Source data
══════════

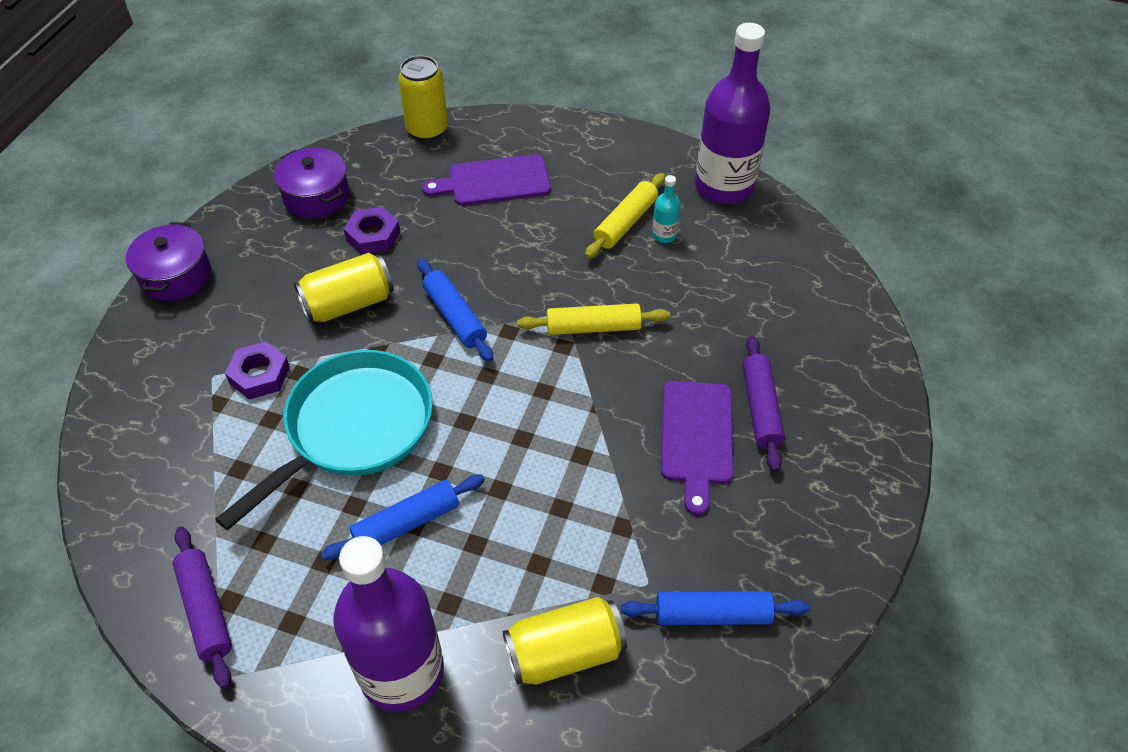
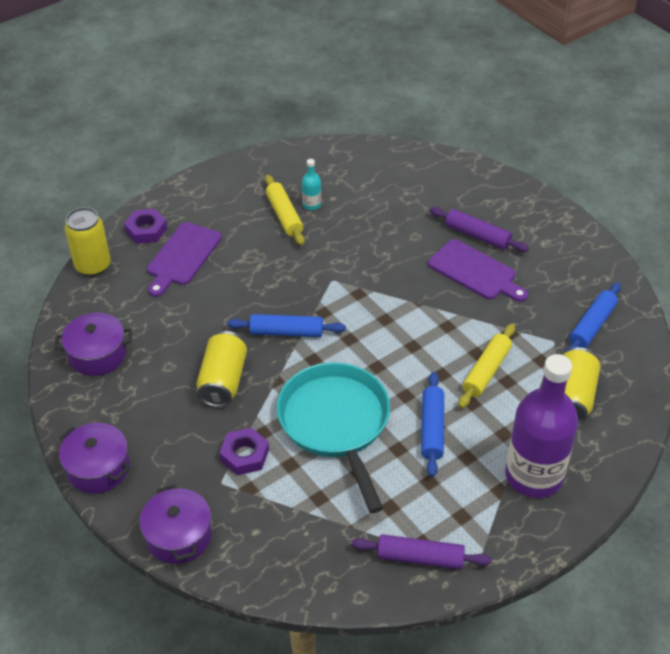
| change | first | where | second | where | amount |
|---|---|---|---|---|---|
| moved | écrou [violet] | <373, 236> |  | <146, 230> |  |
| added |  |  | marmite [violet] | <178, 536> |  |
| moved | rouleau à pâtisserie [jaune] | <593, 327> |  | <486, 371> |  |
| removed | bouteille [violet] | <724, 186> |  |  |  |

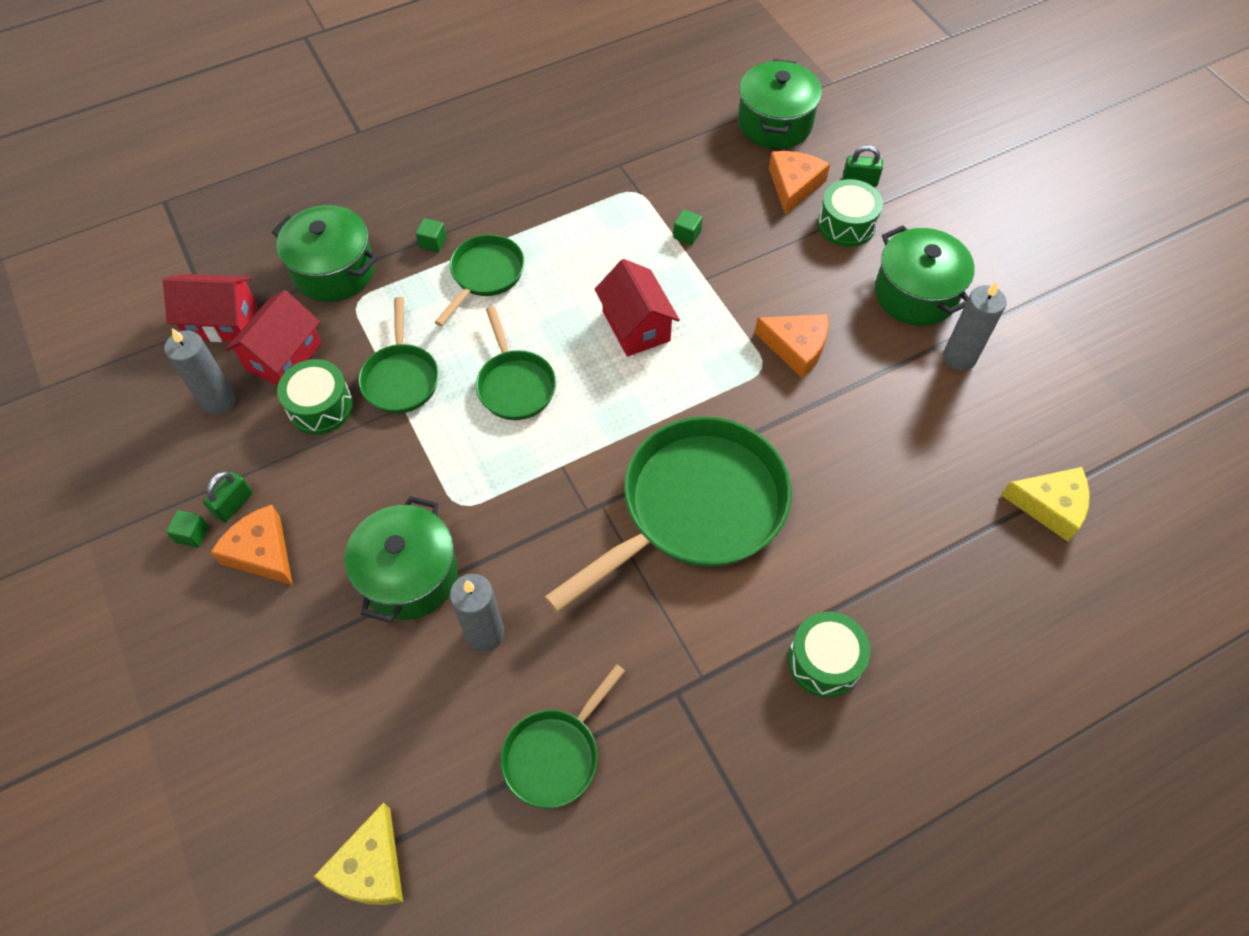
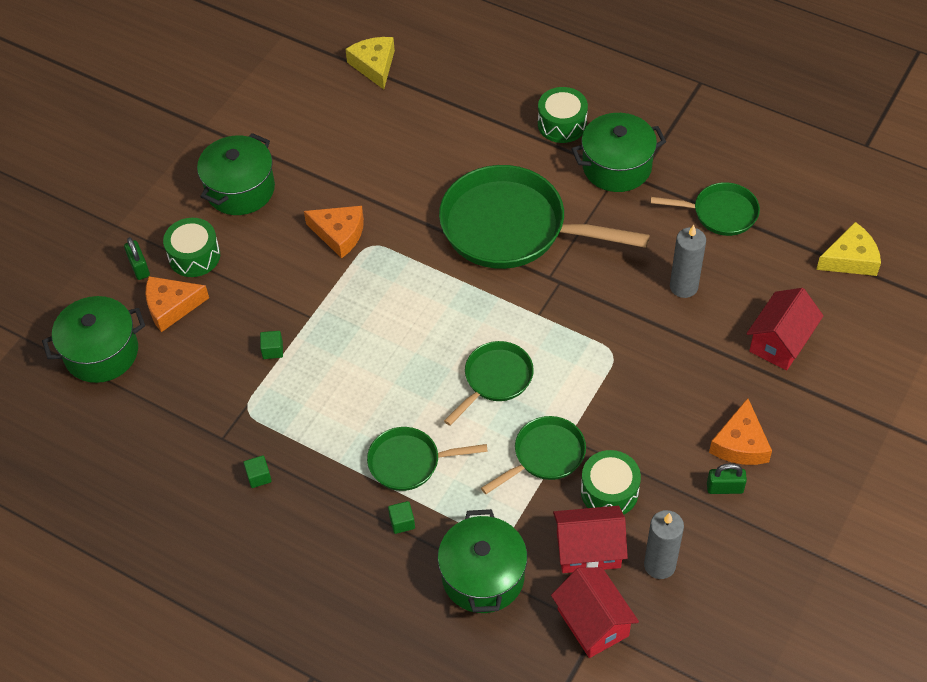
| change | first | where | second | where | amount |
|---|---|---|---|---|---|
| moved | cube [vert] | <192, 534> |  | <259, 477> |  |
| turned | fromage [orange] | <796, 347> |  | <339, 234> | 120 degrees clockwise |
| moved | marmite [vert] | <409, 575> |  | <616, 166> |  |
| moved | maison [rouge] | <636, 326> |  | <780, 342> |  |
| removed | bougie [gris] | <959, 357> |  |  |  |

══════════

-- What you will do --
Where the line containing "moved | rouleau" appears in the entries above, start there and set down every line exactly through the last one, inclusive; omit pictures.

-- Written reply --
| moved | rouleau à pâtisserie [jaune] | <593, 327> |  | <486, 371> |  |
| removed | bouteille [violet] | <724, 186> |  |  |  |

| change | first | where | second | where | amount |
|---|---|---|---|---|---|
| moved | cube [vert] | <192, 534> |  | <259, 477> |  |
| turned | fromage [orange] | <796, 347> |  | <339, 234> | 120 degrees clockwise |
| moved | marmite [vert] | <409, 575> |  | <616, 166> |  |
| moved | maison [rouge] | <636, 326> |  | <780, 342> |  |
| removed | bougie [gris] | <959, 357> |  |  |  |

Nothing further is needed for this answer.